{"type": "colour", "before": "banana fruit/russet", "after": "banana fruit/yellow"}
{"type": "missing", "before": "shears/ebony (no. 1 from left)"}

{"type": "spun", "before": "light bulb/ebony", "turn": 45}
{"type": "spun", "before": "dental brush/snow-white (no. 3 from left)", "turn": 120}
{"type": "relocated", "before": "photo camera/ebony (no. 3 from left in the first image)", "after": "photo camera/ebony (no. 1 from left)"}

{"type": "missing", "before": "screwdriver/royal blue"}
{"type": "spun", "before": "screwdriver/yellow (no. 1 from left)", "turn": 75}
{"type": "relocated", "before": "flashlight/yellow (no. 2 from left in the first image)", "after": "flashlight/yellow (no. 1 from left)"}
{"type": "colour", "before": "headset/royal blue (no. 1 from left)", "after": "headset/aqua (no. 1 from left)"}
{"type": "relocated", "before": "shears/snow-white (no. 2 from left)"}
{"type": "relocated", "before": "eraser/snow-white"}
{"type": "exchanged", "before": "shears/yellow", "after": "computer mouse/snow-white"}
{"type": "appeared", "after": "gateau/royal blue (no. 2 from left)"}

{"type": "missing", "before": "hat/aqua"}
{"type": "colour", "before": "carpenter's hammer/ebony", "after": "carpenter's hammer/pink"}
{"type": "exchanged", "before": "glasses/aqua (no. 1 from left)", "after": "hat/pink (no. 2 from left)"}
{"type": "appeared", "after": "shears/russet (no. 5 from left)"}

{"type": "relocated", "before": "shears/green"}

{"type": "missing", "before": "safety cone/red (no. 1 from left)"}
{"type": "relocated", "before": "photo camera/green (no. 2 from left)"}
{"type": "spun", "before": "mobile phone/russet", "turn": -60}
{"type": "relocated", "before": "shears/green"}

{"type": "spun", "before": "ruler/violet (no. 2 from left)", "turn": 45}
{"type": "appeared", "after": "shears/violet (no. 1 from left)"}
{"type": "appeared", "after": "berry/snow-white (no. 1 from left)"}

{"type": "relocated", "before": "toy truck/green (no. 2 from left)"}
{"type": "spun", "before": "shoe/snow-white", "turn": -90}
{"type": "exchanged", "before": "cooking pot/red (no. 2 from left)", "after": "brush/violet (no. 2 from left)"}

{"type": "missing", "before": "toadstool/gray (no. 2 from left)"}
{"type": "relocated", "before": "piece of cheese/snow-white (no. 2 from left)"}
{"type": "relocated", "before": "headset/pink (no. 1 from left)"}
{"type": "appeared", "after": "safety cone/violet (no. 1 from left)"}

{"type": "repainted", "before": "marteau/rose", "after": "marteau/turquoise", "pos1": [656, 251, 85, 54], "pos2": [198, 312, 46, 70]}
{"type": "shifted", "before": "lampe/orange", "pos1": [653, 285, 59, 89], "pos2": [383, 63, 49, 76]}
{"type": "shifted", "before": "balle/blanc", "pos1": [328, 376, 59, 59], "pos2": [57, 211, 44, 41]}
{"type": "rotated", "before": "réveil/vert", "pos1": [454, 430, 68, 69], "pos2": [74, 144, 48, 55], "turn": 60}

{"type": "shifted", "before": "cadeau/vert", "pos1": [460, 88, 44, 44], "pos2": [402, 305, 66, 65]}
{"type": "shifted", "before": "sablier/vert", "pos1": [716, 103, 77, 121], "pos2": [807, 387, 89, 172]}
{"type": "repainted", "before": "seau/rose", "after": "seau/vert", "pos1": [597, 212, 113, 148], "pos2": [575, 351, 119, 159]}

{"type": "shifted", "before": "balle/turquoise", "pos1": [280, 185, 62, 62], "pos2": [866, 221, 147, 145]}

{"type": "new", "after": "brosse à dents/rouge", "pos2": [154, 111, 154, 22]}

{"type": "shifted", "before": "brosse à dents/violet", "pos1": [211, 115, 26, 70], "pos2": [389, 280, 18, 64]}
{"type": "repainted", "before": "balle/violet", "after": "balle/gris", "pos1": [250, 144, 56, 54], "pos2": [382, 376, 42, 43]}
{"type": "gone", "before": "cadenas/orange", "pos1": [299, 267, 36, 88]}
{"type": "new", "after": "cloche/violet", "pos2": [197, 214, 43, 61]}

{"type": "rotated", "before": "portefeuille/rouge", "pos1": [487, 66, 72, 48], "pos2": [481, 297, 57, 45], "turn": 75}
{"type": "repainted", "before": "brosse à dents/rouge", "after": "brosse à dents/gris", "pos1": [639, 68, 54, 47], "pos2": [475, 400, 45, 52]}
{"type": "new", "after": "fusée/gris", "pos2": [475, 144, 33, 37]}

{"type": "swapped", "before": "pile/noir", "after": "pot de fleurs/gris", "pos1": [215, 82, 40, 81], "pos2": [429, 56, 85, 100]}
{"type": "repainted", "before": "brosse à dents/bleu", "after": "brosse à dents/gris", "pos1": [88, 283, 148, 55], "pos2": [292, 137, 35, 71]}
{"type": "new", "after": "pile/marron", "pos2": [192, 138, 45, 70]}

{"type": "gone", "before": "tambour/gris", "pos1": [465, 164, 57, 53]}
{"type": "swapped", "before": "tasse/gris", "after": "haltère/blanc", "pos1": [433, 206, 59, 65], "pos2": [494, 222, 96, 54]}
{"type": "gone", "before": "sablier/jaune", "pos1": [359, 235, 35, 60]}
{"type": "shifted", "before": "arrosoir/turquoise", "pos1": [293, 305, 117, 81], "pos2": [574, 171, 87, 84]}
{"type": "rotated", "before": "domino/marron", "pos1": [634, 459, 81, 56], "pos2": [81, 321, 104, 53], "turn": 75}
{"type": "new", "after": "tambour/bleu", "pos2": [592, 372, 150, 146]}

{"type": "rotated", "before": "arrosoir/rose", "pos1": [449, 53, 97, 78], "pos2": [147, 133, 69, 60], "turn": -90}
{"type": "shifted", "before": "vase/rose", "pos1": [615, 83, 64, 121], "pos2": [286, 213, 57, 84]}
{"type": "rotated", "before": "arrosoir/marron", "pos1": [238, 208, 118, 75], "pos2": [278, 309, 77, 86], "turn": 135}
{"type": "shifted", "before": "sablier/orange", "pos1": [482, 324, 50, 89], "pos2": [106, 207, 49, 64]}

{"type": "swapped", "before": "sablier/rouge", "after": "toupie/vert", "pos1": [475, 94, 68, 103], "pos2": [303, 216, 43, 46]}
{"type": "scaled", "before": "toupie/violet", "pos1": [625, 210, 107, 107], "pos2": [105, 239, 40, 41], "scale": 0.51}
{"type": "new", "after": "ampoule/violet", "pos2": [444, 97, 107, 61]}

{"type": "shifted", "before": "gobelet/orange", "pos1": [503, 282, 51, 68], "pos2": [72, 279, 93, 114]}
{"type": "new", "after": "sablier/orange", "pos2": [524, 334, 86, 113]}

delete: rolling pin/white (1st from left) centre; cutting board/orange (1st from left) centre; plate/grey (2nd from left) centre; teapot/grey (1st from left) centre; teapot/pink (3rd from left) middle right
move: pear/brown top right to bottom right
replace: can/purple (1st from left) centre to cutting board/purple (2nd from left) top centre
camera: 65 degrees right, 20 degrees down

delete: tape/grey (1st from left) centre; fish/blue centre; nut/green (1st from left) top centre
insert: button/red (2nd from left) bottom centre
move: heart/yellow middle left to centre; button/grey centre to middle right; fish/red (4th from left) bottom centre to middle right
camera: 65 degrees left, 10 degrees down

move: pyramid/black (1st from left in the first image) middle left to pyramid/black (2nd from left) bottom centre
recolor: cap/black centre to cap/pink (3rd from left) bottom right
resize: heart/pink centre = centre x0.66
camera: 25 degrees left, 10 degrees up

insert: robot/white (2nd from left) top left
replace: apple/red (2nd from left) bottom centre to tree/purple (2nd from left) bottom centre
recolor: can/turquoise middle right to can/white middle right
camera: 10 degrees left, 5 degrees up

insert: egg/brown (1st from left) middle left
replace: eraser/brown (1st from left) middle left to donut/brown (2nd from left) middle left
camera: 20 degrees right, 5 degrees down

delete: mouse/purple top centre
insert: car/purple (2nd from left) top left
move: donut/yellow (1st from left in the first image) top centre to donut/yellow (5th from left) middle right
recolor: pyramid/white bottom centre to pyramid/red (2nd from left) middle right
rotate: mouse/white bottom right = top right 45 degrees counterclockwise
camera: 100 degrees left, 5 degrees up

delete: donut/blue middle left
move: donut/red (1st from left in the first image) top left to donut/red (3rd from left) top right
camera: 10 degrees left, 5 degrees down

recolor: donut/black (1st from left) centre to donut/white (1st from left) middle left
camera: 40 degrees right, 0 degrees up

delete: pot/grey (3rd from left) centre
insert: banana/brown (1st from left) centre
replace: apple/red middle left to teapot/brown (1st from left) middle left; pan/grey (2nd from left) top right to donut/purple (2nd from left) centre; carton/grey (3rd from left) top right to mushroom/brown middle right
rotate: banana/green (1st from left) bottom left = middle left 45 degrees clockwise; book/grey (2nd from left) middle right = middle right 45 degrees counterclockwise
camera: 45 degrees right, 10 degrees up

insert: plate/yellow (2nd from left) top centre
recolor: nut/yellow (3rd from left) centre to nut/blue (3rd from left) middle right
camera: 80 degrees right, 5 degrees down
★ ★ ★ ★ ★ ★ ★
Pull every line containing the word "cutting" out of the material.

TASK OUTPUT ▸
delete: rolling pin/white (1st from left) centre; cutting board/orange (1st from left) centre; plate/grey (2nd from left) centre; teapot/grey (1st from left) centre; teapot/pink (3rd from left) middle right
replace: can/purple (1st from left) centre to cutting board/purple (2nd from left) top centre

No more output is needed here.